Records provided START
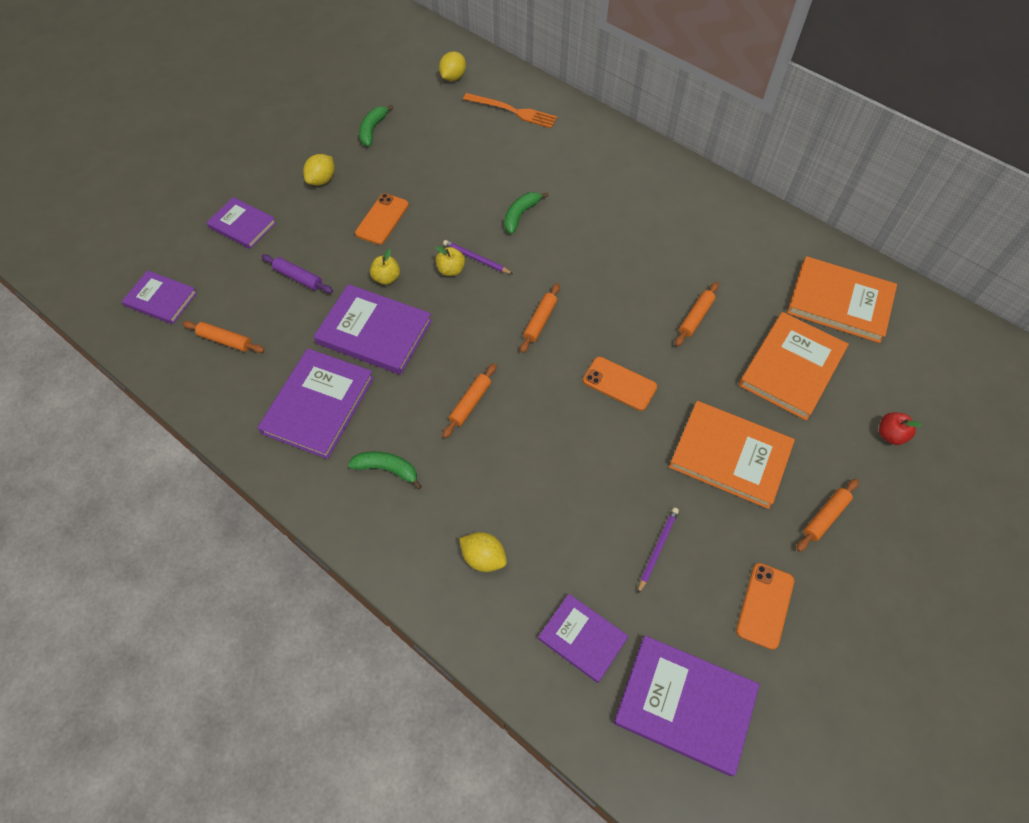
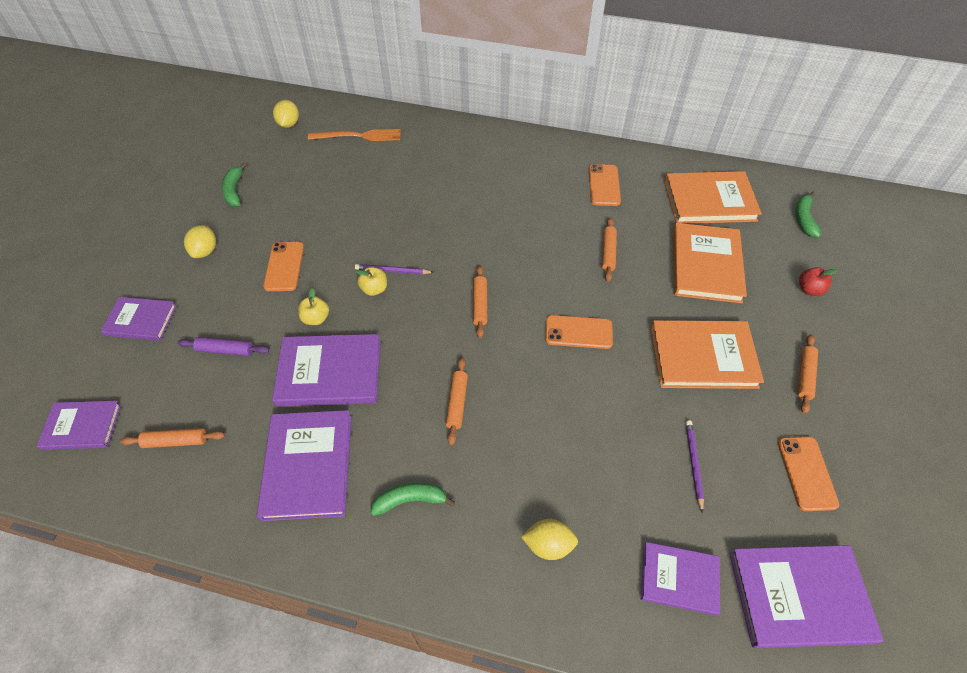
camera: 25 degrees left, 5 degrees down
(520, 215) = (412, 220): green banana -> green banana (803, 219)
(733, 246) = (604, 185): none -> orange phone

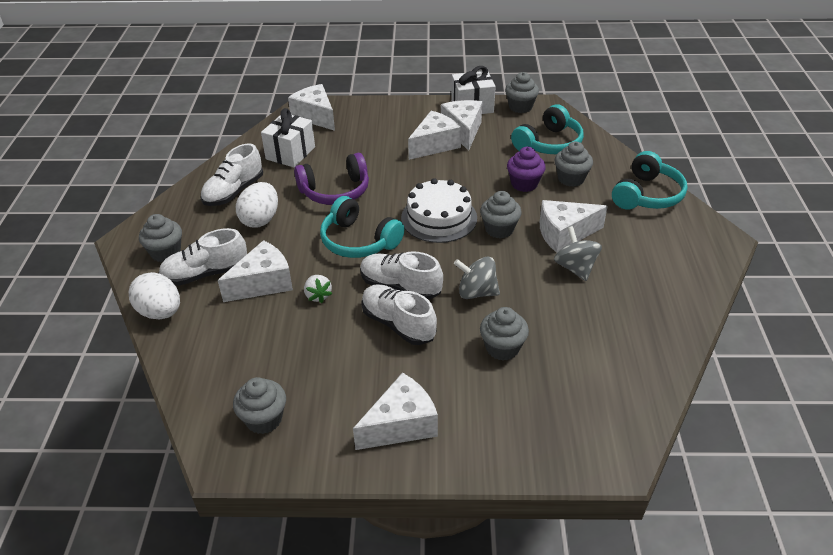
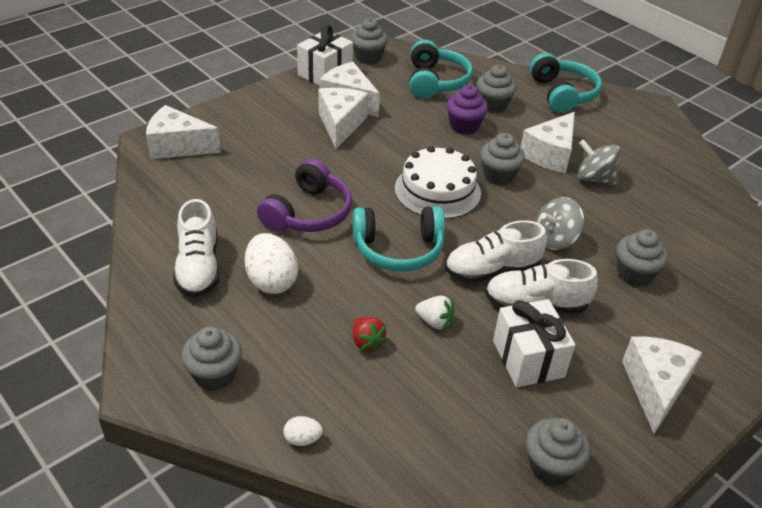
camera: 45 degrees left, 0 degrees up
(160, 312) = (302, 439): white egg -> white egg, size x0.48
(206, 274) = (293, 369): white shoe -> none
(263, 283) = (367, 342): white cheese -> red strawberry
(290, 153) = (205, 197): white gift -> white gift (528, 359)

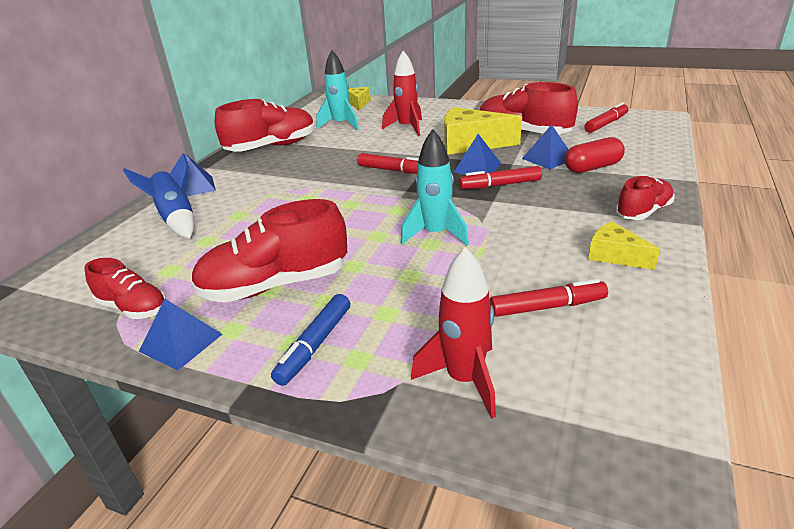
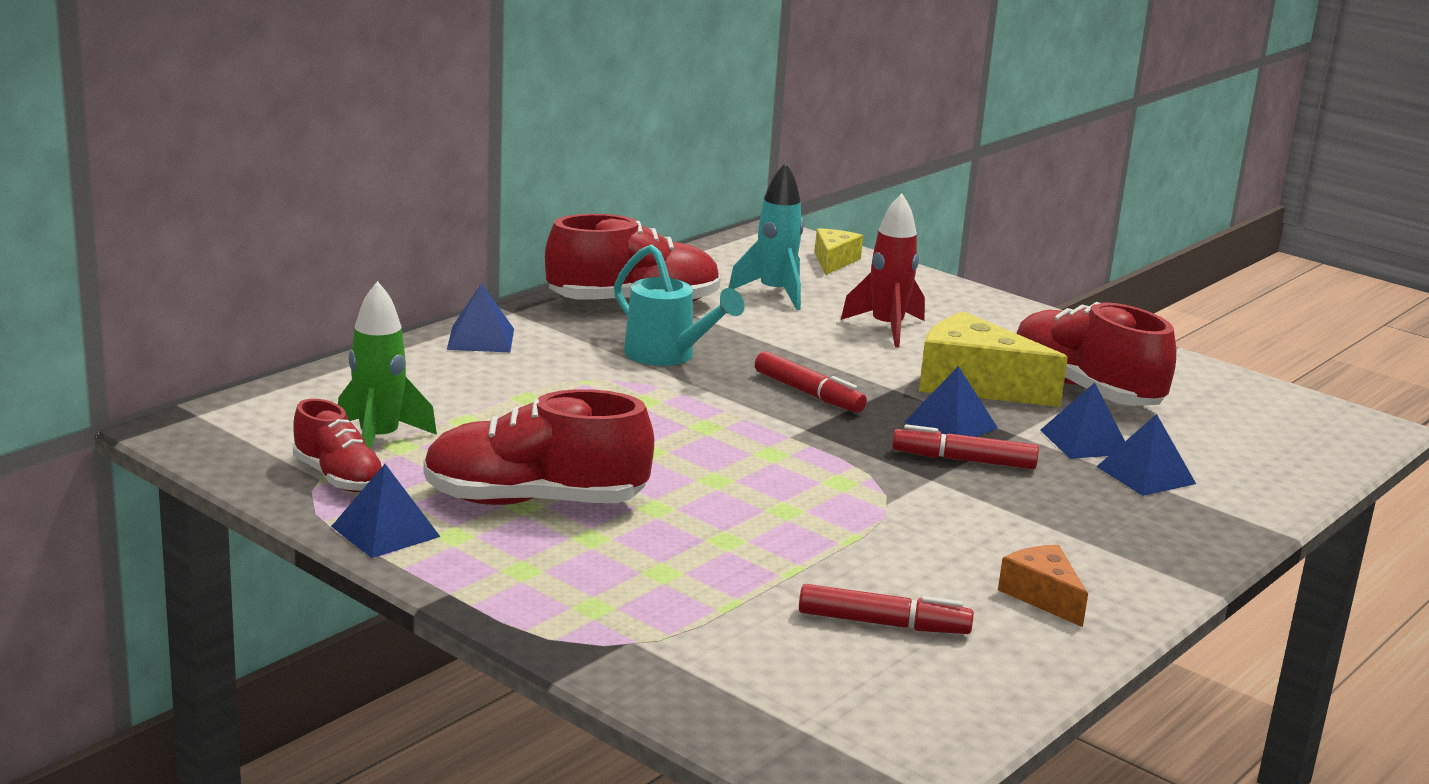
camera: 15 degrees right, 10 degrees down
(153, 271) = (379, 441): none -> green rocket
(177, 219) = (435, 380): blue rocket -> none
(305, 170) = (667, 356): none -> turquoise watering can
(314, 345) = (549, 579): blue marker -> none
(435, 234) = (802, 500): turquoise rocket -> none
(464, 379) = (710, 661): red rocket -> none
(592, 167) = (1146, 475): red capsule -> blue pyramid
(606, 124) = (1254, 412): red marker -> none
(615, 255) = (1043, 596): yellow cheese -> orange cheese
(643, 212) = (1153, 556): red shoe -> none

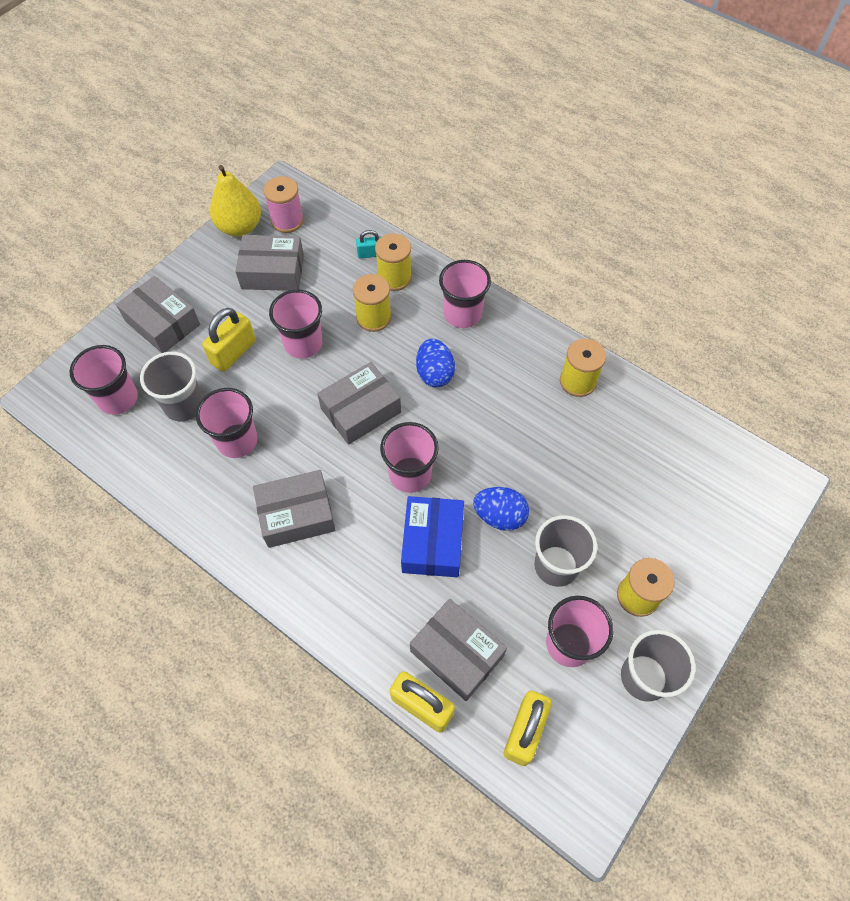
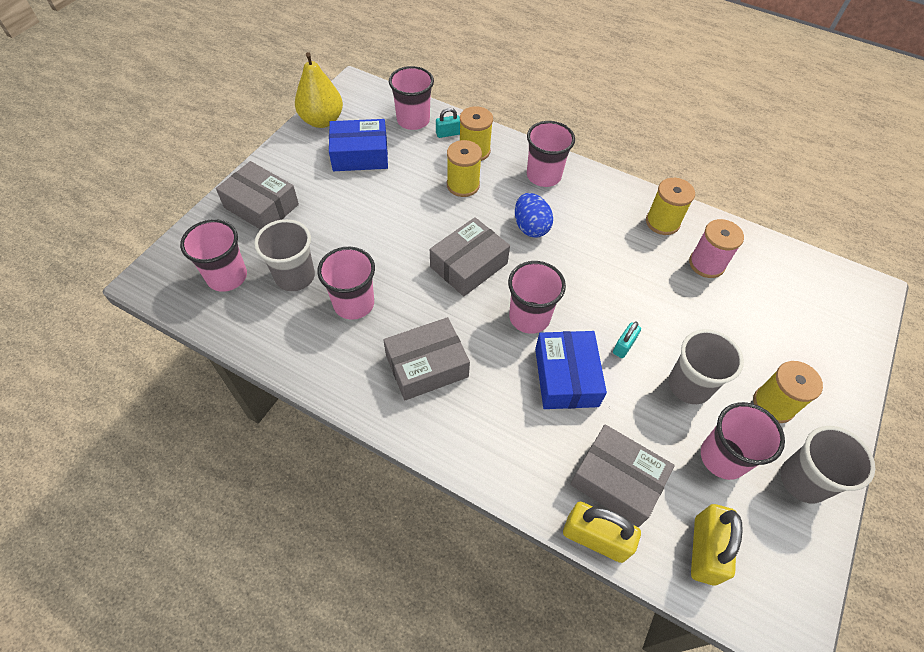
camera: 10 degrees left, 5 degrees down
(233, 352) = (335, 226): yellow padlock -> none
(272, 272) = (360, 155): grey box -> blue box
(287, 220) = (365, 112): pink spool -> pink spool (706, 264)
(303, 344) = (401, 212): pink cup -> pink cup (413, 120)
(499, 516) = (624, 346): blue egg -> turquoise padlock

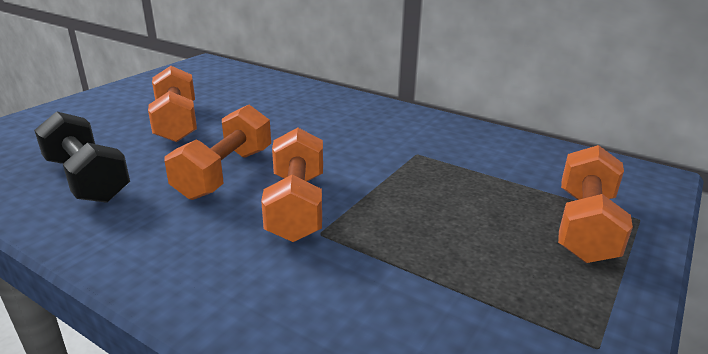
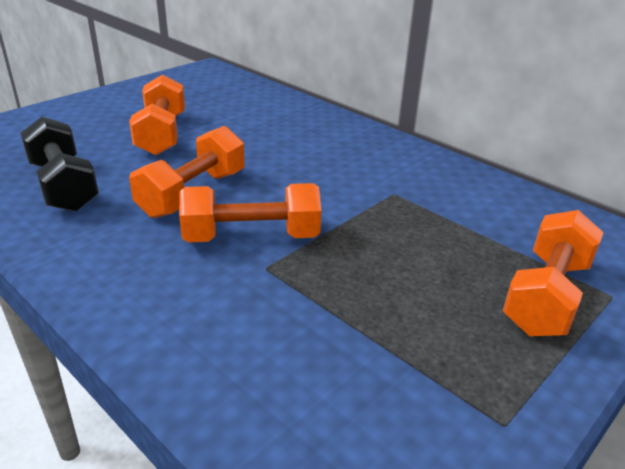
camera: 10 degrees right, 5 degrees up
(296, 206) = (251, 237): orange dumbbell -> orange dumbbell turned 75 degrees clockwise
Records provided END
▶ Task description: Give every record again exactly, apart from the pictures, which stay out.

▶ Response area:
camera: 25 degrees left, 5 degrees down
(520, 215) = (412, 220): green banana -> green banana (803, 219)
(733, 246) = (604, 185): none -> orange phone

camera: 45 degrees left, 0 degrees up
(160, 312) = (302, 439): white egg -> white egg, size x0.48
(206, 274) = (293, 369): white shoe -> none
(263, 283) = (367, 342): white cheese -> red strawberry
(290, 153) = (205, 197): white gift -> white gift (528, 359)

camera: 15 degrees right, 10 degrees down
(153, 271) = (379, 441): none -> green rocket
(177, 219) = (435, 380): blue rocket -> none
(305, 170) = (667, 356): none -> turquoise watering can
(314, 345) = (549, 579): blue marker -> none
(435, 234) = (802, 500): turquoise rocket -> none
(464, 379) = (710, 661): red rocket -> none
(592, 167) = (1146, 475): red capsule -> blue pyramid
(606, 124) = (1254, 412): red marker -> none
(615, 255) = (1043, 596): yellow cheese -> orange cheese
(643, 212) = (1153, 556): red shoe -> none

camera: 10 degrees left, 5 degrees down
(233, 352) = (335, 226): yellow padlock -> none
(272, 272) = (360, 155): grey box -> blue box
(287, 220) = (365, 112): pink spool -> pink spool (706, 264)
(303, 344) = (401, 212): pink cup -> pink cup (413, 120)
(499, 516) = (624, 346): blue egg -> turquoise padlock

camera: 10 degrees right, 5 degrees up
(296, 206) = (251, 237): orange dumbbell -> orange dumbbell turned 75 degrees clockwise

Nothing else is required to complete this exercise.